#### Supplied data:
============
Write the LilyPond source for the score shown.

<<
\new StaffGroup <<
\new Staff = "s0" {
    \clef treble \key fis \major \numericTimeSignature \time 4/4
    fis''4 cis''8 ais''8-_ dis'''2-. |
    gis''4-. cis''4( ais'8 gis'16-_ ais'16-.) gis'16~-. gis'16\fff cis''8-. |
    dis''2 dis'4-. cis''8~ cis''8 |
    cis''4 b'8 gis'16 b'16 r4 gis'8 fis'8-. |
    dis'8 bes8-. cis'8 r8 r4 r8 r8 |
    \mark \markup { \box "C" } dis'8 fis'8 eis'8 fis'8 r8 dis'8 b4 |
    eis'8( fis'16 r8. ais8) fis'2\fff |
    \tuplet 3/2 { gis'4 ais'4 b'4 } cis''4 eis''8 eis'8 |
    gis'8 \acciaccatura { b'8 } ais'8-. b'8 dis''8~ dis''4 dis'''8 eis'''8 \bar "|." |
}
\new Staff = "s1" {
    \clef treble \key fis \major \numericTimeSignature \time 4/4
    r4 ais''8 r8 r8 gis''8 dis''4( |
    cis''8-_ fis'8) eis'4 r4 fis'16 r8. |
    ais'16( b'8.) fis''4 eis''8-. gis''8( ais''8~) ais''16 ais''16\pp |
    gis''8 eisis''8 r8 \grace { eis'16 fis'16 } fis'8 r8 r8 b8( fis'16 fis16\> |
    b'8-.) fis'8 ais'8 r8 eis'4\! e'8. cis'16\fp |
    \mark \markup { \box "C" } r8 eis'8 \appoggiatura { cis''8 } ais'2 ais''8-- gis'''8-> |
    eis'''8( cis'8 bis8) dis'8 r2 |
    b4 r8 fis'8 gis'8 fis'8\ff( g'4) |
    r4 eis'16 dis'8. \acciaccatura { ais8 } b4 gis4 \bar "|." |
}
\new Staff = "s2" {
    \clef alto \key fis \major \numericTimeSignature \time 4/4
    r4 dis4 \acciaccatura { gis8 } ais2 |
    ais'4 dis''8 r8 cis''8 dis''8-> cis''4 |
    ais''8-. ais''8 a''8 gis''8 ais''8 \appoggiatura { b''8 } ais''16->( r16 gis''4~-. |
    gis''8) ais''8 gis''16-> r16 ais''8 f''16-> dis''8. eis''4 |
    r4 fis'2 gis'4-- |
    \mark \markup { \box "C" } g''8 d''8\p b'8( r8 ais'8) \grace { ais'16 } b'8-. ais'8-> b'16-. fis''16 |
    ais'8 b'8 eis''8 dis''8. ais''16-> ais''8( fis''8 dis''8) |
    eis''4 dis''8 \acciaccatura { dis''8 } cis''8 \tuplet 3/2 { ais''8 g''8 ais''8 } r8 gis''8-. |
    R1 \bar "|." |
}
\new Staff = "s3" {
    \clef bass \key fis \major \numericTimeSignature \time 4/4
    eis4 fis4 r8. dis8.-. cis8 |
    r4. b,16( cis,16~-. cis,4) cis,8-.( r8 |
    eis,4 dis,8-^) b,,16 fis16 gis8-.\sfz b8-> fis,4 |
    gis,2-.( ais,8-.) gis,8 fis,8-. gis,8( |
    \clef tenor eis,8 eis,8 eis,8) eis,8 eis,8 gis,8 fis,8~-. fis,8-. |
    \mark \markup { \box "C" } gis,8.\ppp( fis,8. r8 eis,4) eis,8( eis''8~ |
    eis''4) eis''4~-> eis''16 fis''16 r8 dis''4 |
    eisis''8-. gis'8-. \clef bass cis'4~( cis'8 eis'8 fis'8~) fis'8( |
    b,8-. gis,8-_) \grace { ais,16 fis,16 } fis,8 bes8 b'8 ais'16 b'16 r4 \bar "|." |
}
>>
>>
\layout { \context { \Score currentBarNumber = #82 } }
============
#### Exercise directions:
How many lines of the records contain the string "grace", with case counting? Reply with the number alone.

#### Result:
3